Task goal ->
Scan the data for "drink" and copy the lines it appears in.

Exercise inputs ->

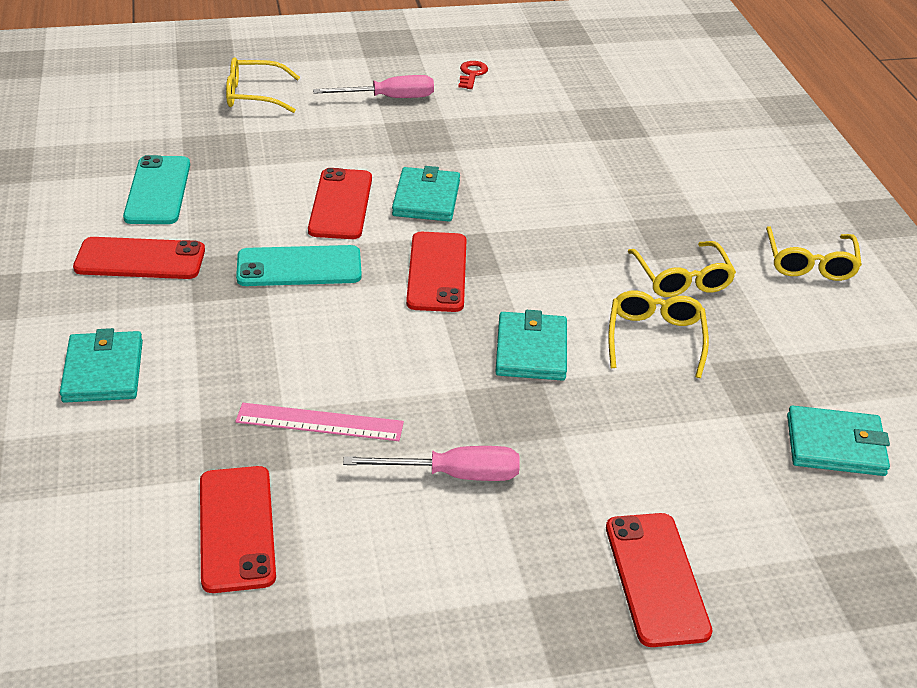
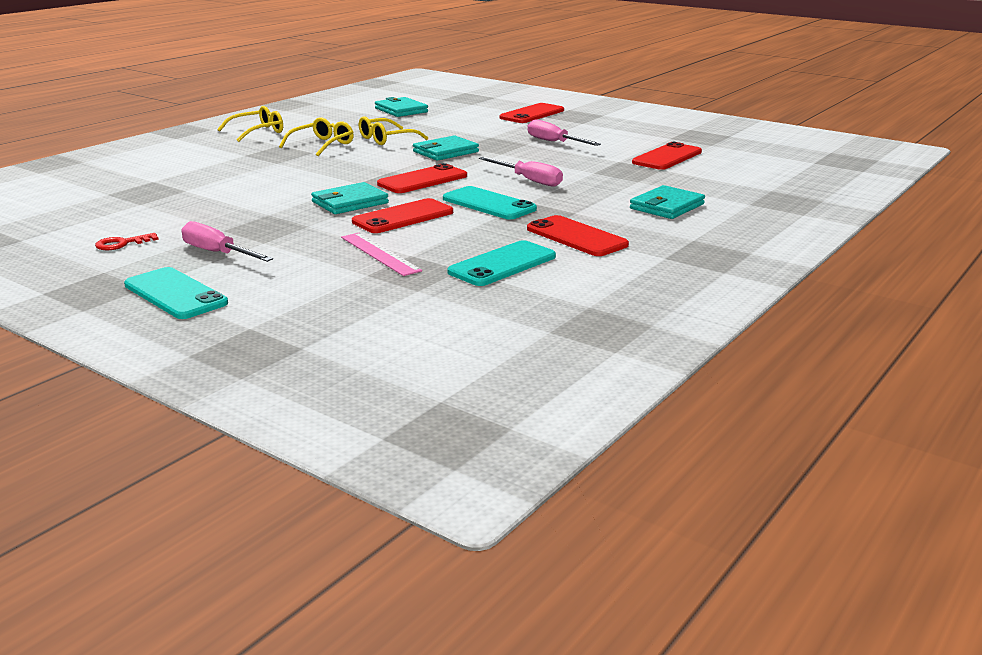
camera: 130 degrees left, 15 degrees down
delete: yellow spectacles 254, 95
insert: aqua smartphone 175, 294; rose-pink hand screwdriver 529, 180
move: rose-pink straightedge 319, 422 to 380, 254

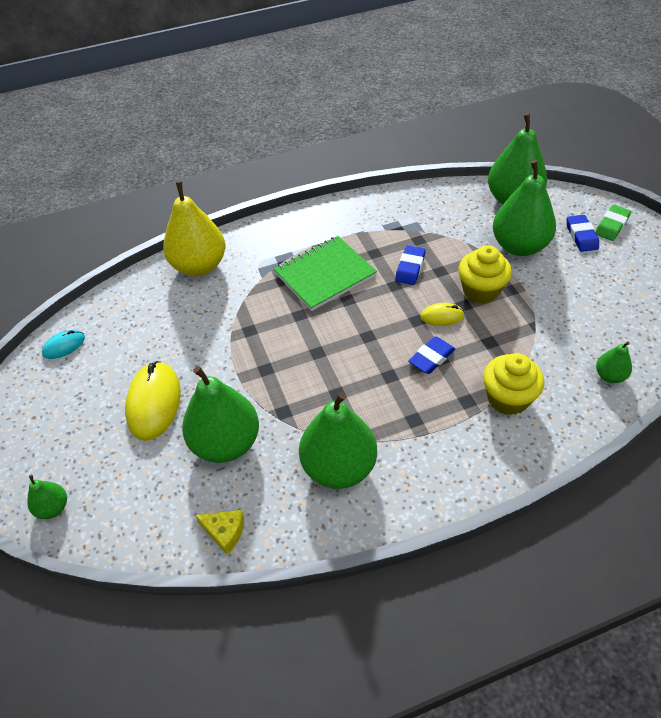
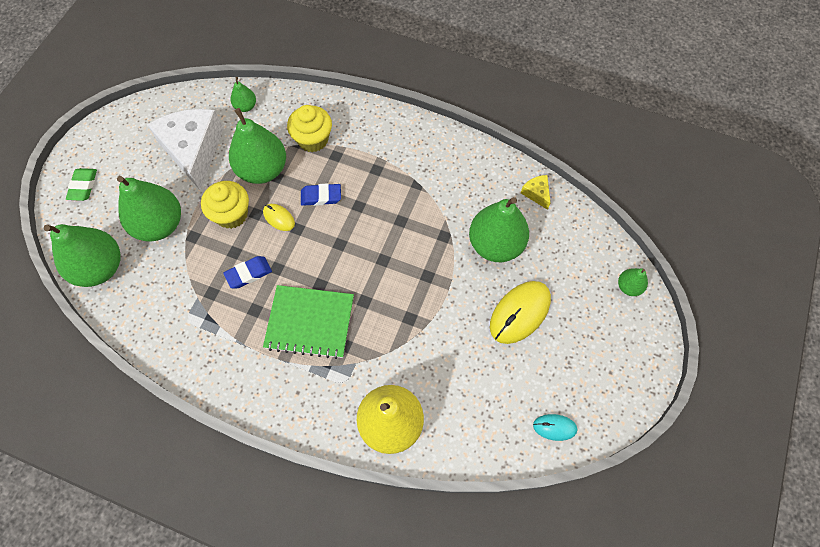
camera: 140 degrees left, 15 degrees up
delete: cobalt eraser 581, 236
insert: pure white cheese wedge 193, 151
move: green pear fruit 339, 467 to 263, 170
rotate: green eraser 611, 225 = 83, 186 75 degrees counterclockwise

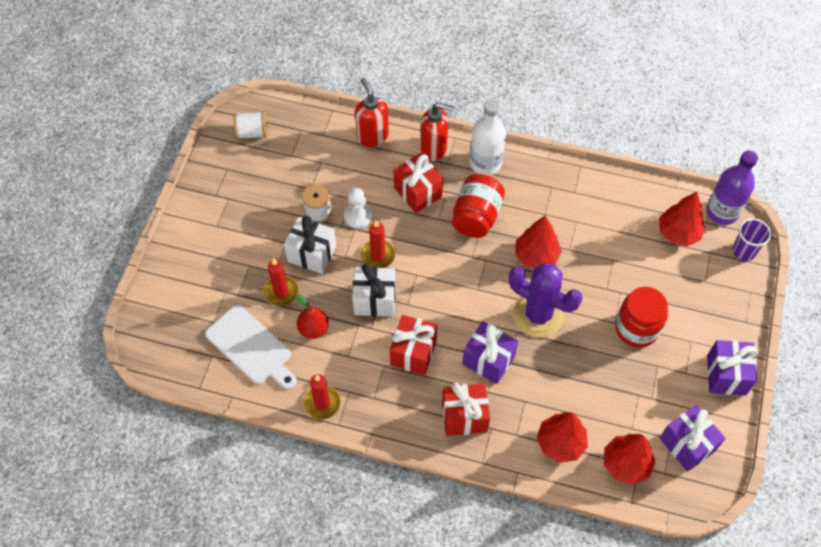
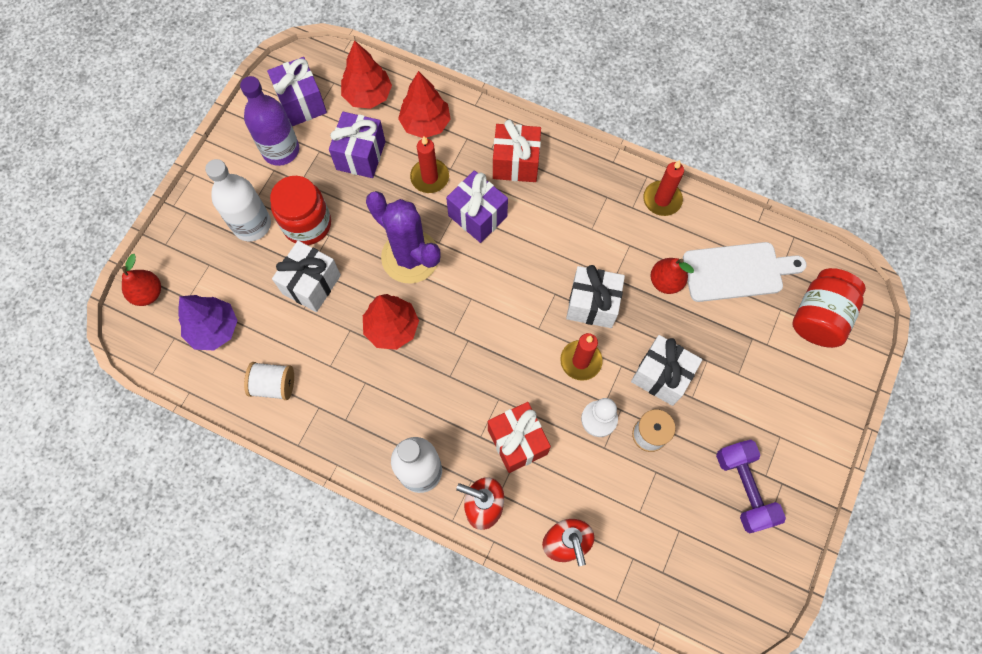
camera: 170 degrees left, 10 degrees up
delete: scarlet wrapped gift 413, 352
insert: pure white drink bottle 252, 224; pure white wrapped gift 311, 284; royal purple free weight 743, 488
move: royal purple drink bottle 722, 212 to 281, 150; pure white spool 252, 133 to 274, 385; royal purple wrapped gift 726, 375 to 360, 155; scarlet candle 281, 292 to 429, 177; scarlet preserve jar 476, 216 to 819, 317
replace: royal purple tumbler 744, 251 to scarlet pear fruit 148, 293
recolor: scarlet fir tree 678, 233 to royal purple fir tree 214, 329
rotate: pure white chopping board 251, 347 = 737, 272 120 degrees clockwise

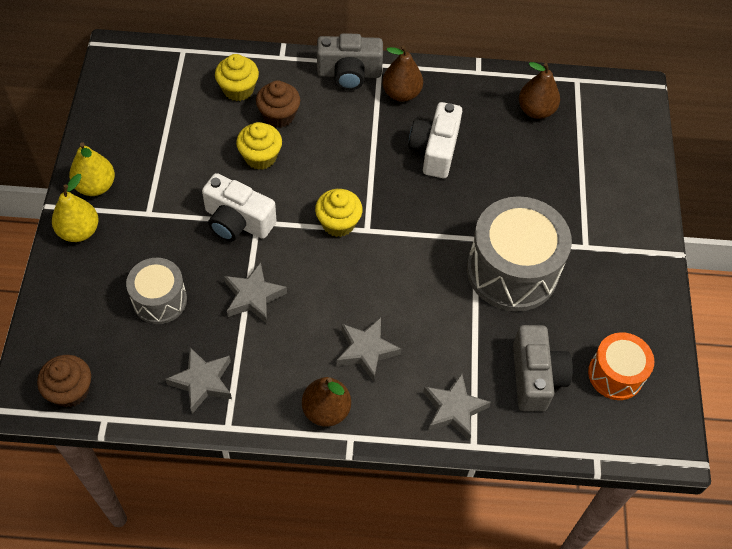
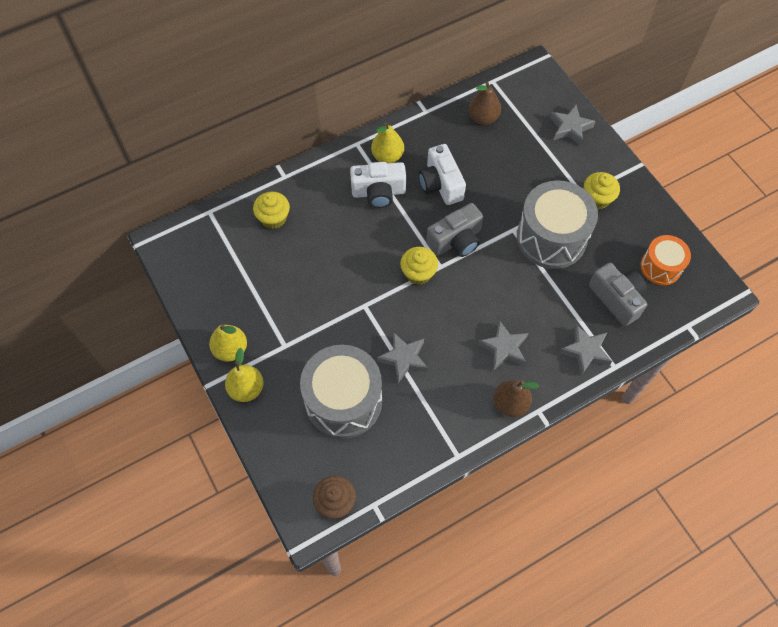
camera: 30 degrees left, 5 degrees up
delete: dark brown cupcake 279, 115
move: pure white photo camera 237, 221 to 378, 192; ash-grey photo camera 349, 73 to 456, 240; ash-grey star 202, 382 to 570, 128; yellow cupcake 260, 157 to 597, 198
recolor: dark brown pear fruit 401, 93 to yellow pear fruit 387, 156
resize: ash-grey toy drum 160, 300 = 343, 401 x1.75

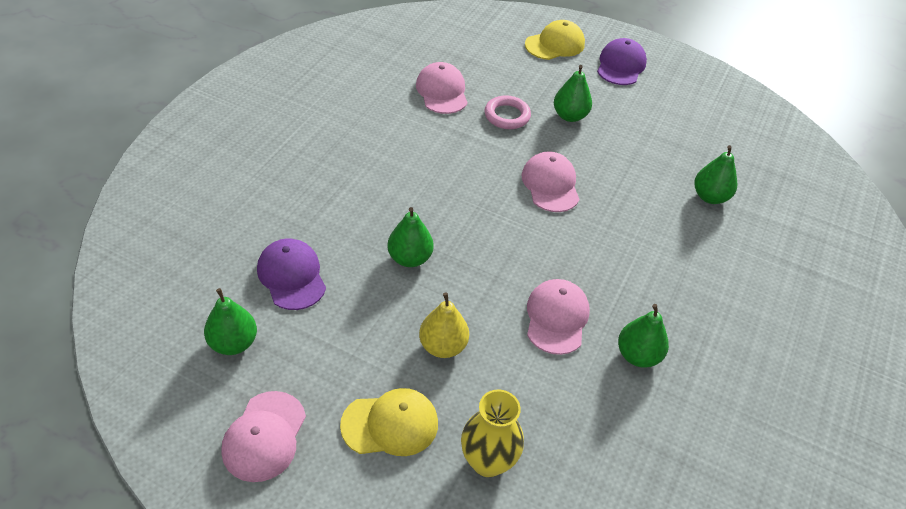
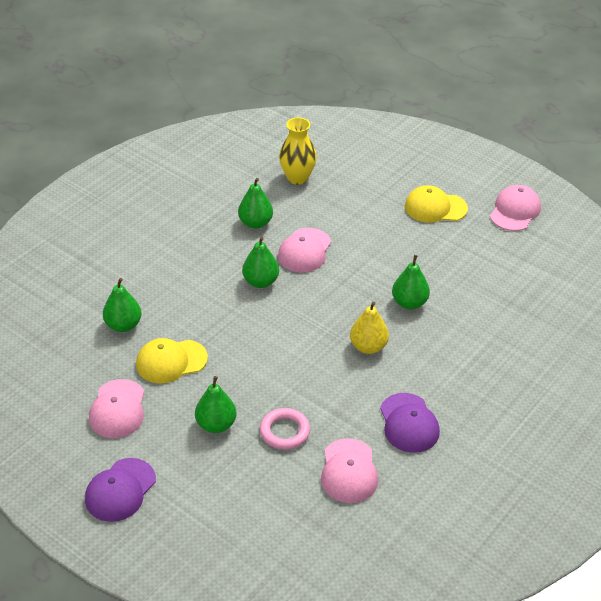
camera: 165 degrees left, 5 degrees down
move: rose-pink peaked cap 550, 184 to 117, 409; yellow peaked cap 555, 44 to 171, 361; green pear fruit 233, 343 to 260, 282; yellow vase 487, 461 to 297, 178; yellow pear fruit 443, 346 to 368, 347; royal purple peaked cap 291, 276 to 409, 423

Answer section ->
insert: pure white drink bottle 252, 224; pure white wrapped gift 311, 284; royal purple free weight 743, 488
move: royal purple drink bottle 722, 212 to 281, 150; pure white spool 252, 133 to 274, 385; royal purple wrapped gift 726, 375 to 360, 155; scarlet candle 281, 292 to 429, 177; scarlet preserve jar 476, 216 to 819, 317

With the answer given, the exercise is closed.